§ **TASK BRIEF**
What lines below contain the string "none"? List them all.

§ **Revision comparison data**

● ● ● ● ●

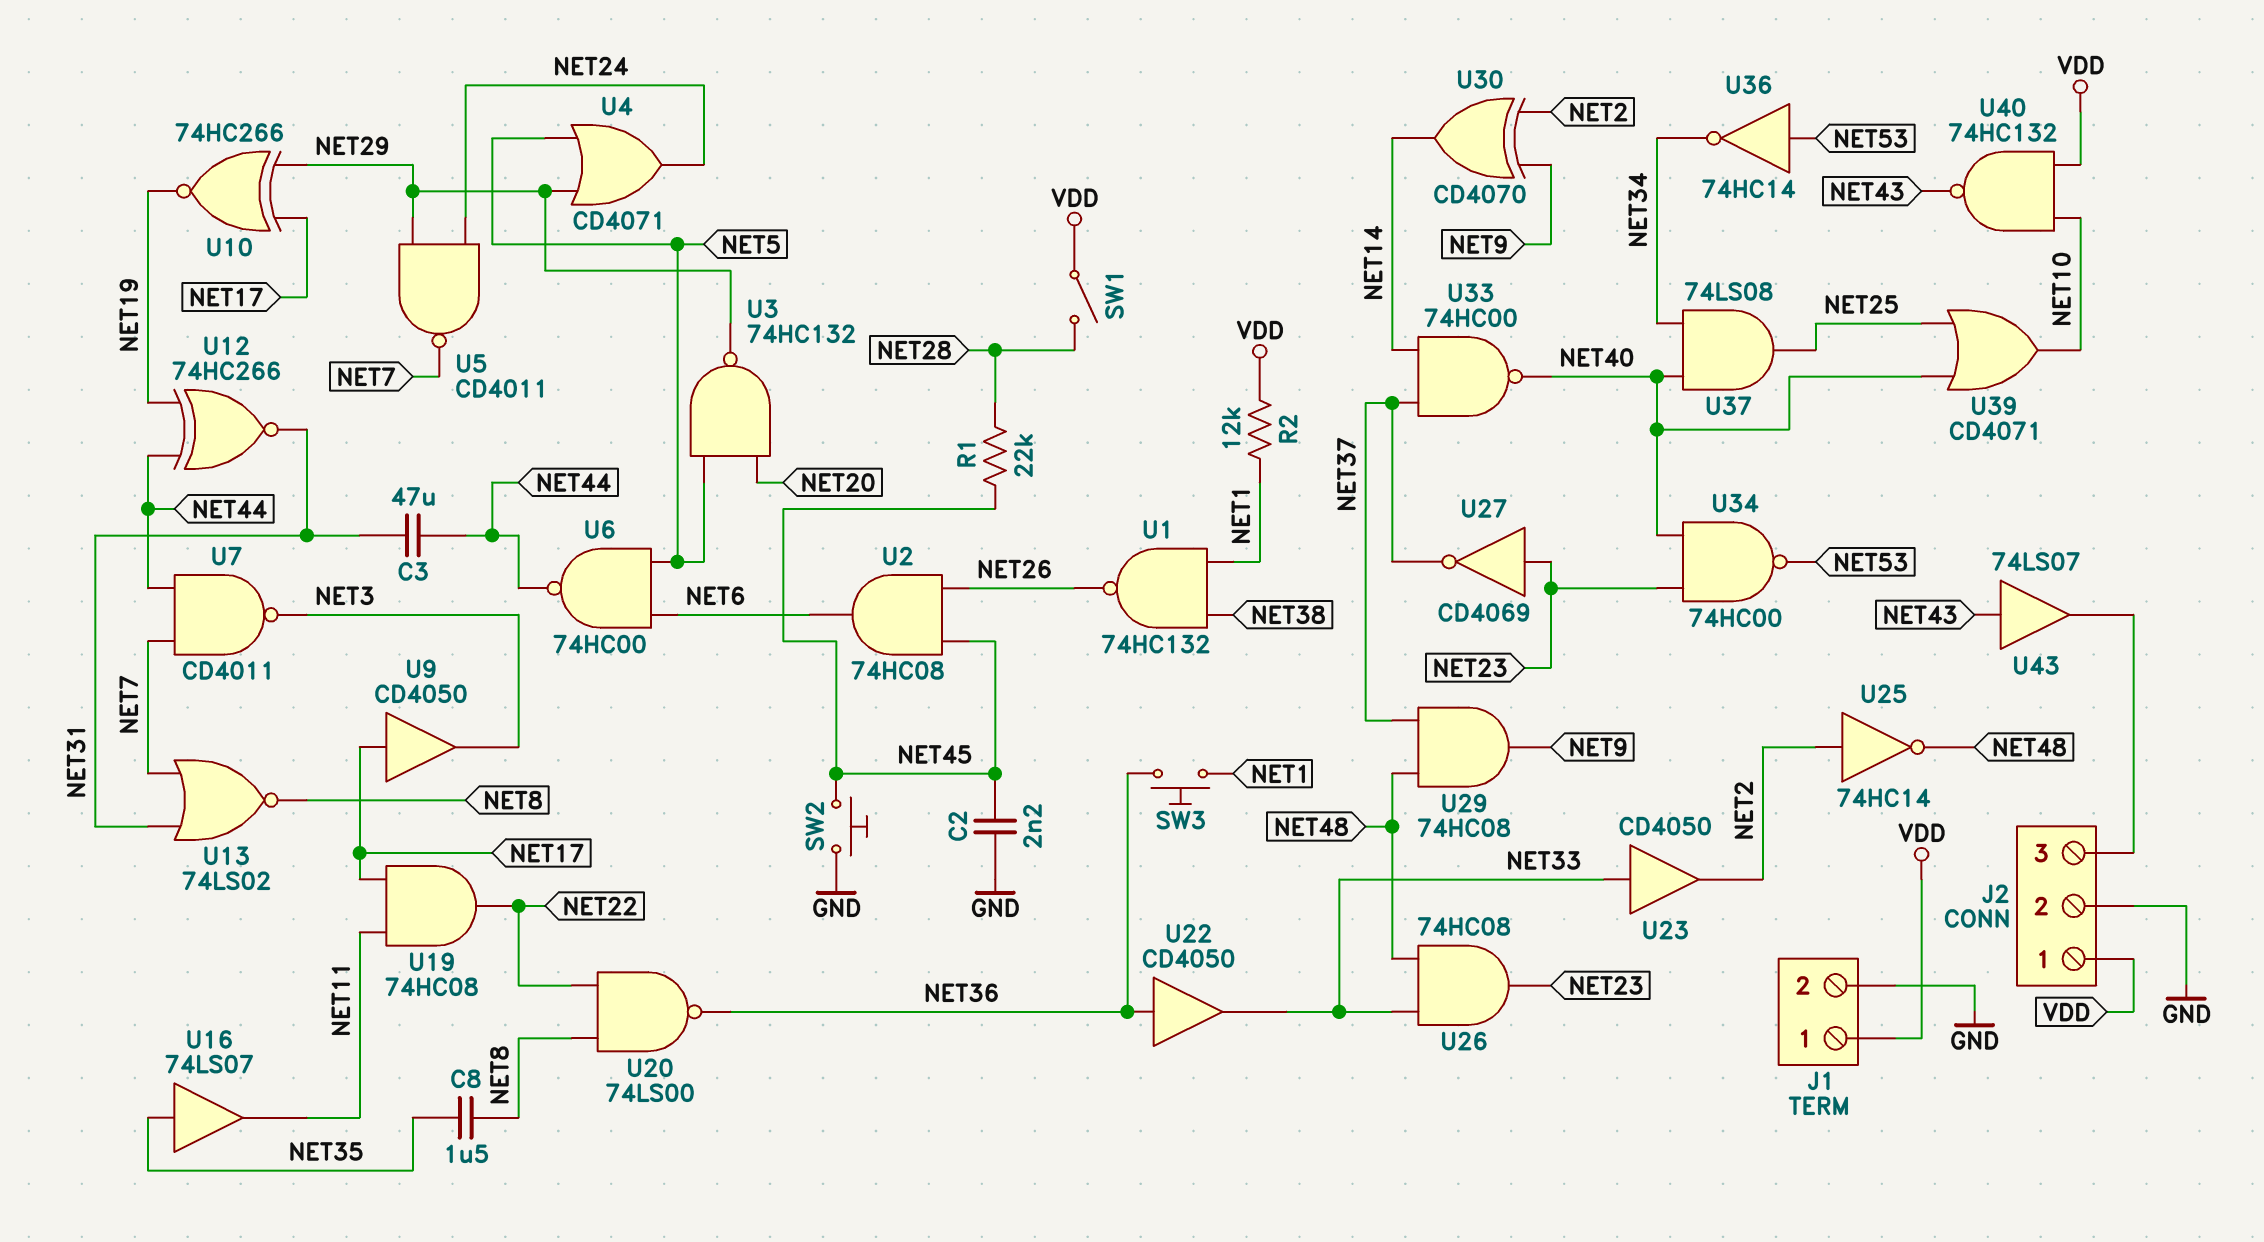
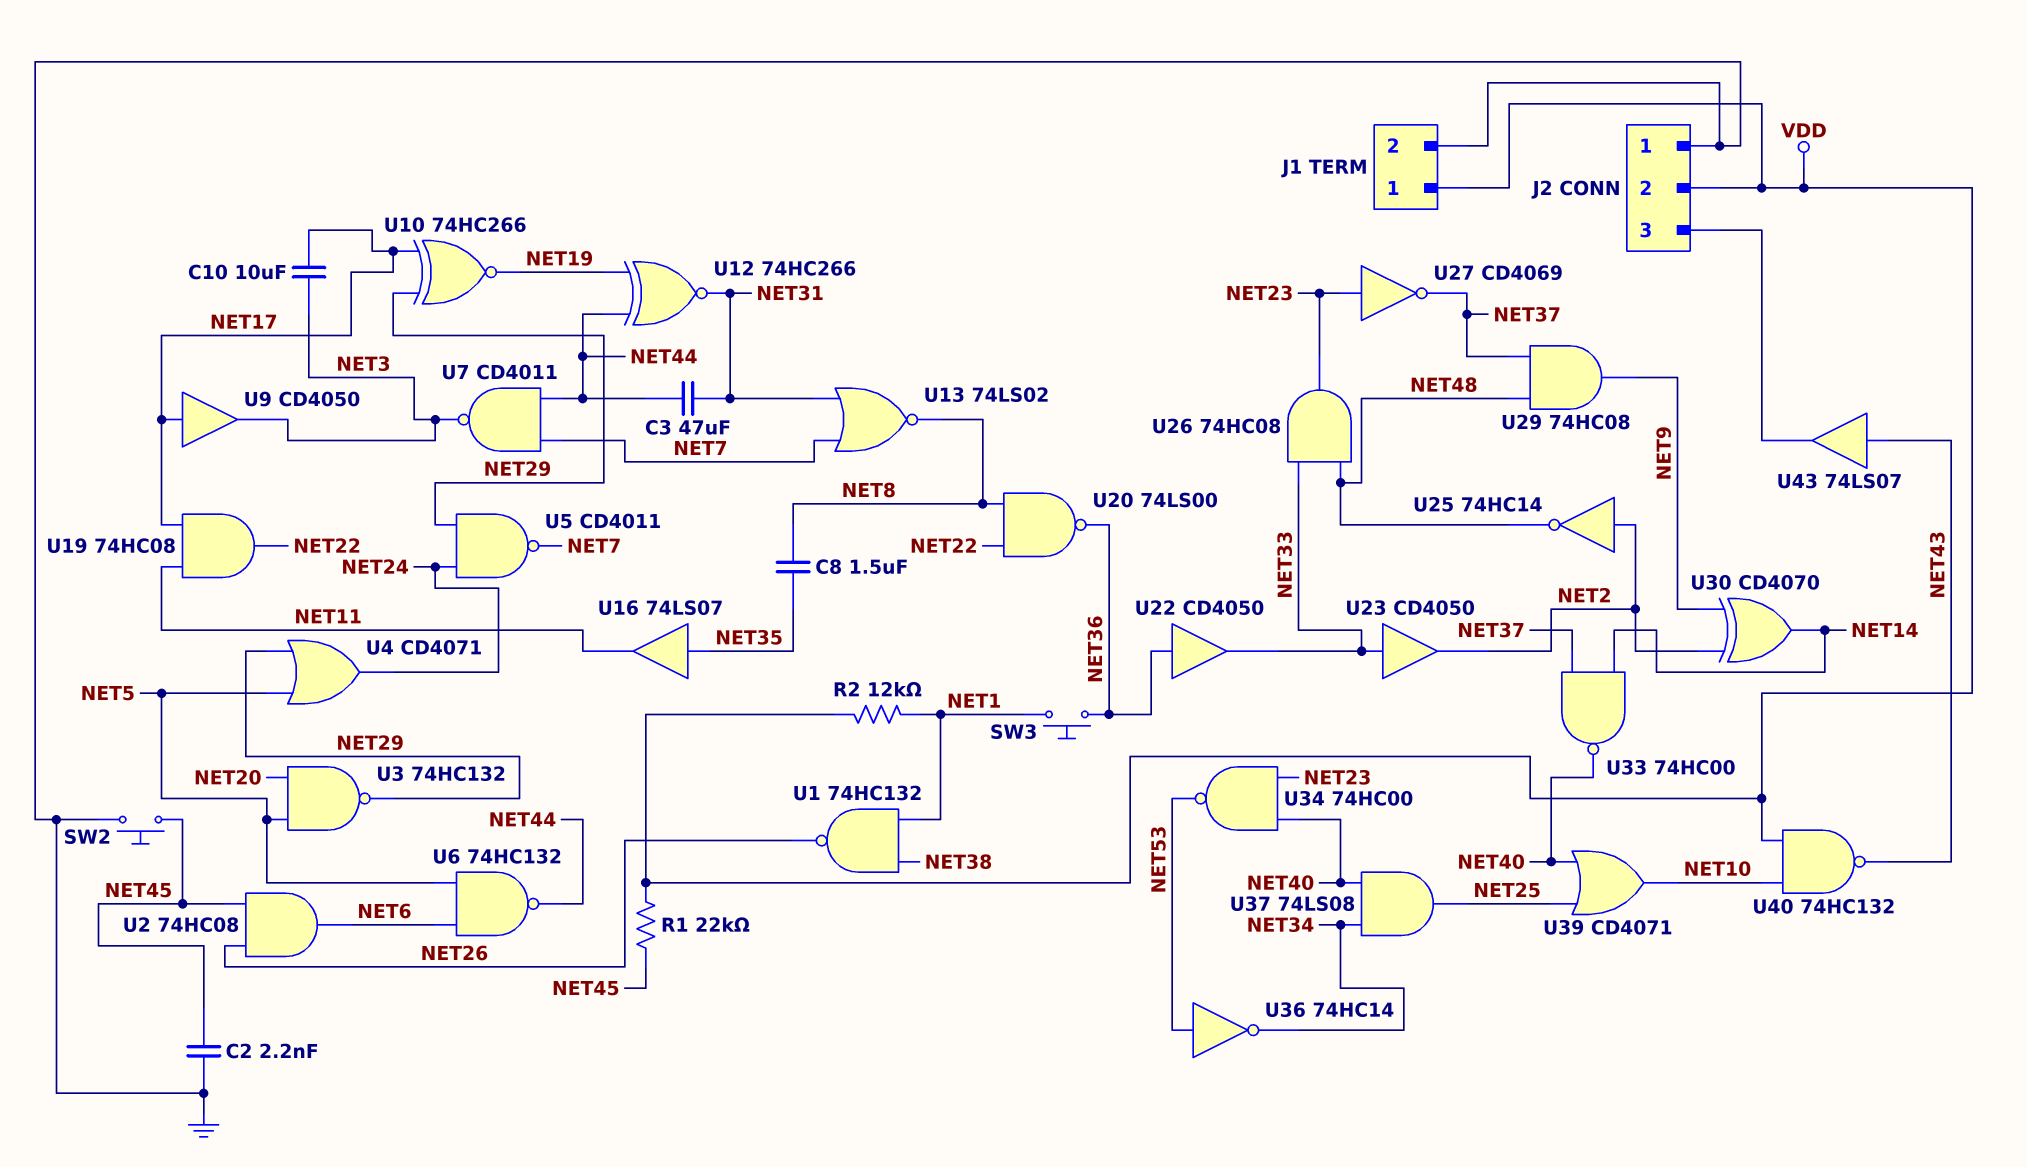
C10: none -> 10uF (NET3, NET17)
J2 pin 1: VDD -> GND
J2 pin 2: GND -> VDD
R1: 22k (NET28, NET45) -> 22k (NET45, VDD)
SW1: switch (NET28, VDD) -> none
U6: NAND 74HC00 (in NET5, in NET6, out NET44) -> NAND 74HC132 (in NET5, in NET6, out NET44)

● ● ● ● ●

§ **EXERCISE RESULT**
C10: none -> 10uF (NET3, NET17)
SW1: switch (NET28, VDD) -> none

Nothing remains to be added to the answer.